- _What the task requires_
Copy the material word for word, from its first line down to the line containing "red pentagon: moved 18 px right, 54 px up", with both the first line and that line included.

============

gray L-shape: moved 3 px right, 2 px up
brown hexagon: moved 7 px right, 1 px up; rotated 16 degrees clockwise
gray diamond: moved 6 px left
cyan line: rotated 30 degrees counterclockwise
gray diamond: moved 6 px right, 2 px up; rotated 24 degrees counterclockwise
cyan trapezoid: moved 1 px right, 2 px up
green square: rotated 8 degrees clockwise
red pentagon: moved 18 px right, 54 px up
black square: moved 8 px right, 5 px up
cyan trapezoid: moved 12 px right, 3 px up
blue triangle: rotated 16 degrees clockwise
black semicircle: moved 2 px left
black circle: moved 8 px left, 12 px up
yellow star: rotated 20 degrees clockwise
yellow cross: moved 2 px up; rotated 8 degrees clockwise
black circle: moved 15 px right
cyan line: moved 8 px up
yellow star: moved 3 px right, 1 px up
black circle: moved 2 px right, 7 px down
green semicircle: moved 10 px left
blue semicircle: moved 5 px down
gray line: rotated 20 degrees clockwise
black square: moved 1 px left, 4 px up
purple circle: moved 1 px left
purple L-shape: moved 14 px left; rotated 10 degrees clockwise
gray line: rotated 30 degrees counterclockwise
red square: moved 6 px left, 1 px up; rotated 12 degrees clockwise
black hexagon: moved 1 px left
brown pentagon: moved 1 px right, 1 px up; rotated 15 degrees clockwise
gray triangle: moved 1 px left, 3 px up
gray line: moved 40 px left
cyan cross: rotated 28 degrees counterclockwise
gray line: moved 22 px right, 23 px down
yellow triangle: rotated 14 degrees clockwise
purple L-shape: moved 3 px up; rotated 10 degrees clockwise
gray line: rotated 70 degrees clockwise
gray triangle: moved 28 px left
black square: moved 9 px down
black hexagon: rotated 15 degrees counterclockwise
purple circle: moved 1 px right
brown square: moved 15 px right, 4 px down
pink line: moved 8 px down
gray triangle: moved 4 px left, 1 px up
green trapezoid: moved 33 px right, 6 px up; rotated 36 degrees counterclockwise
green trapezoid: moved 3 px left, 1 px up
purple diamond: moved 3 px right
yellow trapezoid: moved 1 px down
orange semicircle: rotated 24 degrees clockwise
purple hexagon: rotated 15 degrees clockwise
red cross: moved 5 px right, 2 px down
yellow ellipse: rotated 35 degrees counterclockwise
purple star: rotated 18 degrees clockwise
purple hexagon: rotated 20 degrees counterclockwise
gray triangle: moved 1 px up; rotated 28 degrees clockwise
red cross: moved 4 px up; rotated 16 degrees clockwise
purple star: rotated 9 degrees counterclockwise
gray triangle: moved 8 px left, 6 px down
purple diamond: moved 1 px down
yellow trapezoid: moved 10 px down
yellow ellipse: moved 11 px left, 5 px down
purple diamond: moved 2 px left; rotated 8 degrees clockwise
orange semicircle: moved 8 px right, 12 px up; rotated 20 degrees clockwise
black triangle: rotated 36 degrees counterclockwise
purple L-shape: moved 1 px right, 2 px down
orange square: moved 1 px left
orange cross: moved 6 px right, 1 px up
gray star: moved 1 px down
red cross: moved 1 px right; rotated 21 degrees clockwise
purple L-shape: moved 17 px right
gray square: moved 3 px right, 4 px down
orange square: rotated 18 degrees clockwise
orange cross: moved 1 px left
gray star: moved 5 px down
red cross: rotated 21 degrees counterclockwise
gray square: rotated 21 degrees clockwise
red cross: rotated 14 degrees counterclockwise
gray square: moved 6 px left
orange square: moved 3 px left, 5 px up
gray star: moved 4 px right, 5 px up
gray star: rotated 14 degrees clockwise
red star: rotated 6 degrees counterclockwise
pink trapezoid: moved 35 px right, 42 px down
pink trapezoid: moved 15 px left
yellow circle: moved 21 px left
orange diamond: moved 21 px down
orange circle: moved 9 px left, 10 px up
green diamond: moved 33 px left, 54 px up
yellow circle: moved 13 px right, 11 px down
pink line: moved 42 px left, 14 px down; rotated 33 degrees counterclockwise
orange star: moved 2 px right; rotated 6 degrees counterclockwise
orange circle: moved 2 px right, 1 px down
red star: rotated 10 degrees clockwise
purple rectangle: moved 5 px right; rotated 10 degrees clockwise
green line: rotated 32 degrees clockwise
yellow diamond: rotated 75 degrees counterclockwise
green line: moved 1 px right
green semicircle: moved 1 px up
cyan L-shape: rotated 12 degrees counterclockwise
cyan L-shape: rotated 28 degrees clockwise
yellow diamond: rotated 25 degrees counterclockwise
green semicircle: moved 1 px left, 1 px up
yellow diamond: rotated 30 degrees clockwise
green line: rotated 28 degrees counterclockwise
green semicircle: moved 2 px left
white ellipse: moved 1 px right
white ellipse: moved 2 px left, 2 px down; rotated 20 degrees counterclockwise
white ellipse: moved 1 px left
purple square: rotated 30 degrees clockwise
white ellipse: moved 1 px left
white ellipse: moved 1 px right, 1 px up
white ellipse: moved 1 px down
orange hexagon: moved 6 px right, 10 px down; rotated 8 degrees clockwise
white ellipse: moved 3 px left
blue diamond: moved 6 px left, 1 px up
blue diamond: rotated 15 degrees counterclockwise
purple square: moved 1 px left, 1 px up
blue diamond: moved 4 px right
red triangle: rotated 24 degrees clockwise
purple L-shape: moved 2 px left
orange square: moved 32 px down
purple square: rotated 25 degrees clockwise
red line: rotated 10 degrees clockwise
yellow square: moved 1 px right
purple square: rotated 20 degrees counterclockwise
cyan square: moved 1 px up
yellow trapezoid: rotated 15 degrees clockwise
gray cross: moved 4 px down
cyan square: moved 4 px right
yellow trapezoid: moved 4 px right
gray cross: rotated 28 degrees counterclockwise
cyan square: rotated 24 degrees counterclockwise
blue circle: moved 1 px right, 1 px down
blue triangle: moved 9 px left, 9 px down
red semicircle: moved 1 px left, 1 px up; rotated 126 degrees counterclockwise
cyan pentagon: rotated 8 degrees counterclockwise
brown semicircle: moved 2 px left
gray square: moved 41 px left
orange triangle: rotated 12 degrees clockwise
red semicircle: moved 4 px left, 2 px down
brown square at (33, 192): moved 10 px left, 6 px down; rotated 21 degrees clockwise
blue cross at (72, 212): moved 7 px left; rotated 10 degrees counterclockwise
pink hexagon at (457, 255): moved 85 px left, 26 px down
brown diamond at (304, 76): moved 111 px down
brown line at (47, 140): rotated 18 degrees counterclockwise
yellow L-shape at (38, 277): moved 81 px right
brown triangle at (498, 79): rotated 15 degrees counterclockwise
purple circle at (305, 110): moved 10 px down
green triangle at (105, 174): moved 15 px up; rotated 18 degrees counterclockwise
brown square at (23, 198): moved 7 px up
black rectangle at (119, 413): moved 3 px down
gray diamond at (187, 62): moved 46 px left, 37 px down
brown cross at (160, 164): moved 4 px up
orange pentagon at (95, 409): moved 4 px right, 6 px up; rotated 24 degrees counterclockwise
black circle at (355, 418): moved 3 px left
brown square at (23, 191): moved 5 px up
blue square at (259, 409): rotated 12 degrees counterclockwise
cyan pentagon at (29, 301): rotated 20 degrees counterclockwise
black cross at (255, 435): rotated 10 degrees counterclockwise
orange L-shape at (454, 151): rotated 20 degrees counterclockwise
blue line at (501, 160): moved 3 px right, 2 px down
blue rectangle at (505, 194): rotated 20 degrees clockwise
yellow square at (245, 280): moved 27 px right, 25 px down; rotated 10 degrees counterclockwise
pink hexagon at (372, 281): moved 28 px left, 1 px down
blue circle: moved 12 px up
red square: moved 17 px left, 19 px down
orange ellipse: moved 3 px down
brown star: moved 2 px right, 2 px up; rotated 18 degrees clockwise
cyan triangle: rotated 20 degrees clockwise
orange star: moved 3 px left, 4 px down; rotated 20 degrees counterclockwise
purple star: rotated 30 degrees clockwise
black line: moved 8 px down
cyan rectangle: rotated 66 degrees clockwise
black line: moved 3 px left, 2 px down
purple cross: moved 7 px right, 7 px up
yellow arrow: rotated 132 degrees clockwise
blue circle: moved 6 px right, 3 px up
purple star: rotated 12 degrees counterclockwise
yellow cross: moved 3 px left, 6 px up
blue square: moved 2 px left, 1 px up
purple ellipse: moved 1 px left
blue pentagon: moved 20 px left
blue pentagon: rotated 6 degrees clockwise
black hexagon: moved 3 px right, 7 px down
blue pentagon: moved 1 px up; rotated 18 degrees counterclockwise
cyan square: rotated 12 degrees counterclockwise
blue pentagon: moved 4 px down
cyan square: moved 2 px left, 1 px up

============

- _Problem solution_
gray L-shape: moved 3 px right, 2 px up
brown hexagon: moved 7 px right, 1 px up; rotated 16 degrees clockwise
gray diamond: moved 6 px left
cyan line: rotated 30 degrees counterclockwise
gray diamond: moved 6 px right, 2 px up; rotated 24 degrees counterclockwise
cyan trapezoid: moved 1 px right, 2 px up
green square: rotated 8 degrees clockwise
red pentagon: moved 18 px right, 54 px up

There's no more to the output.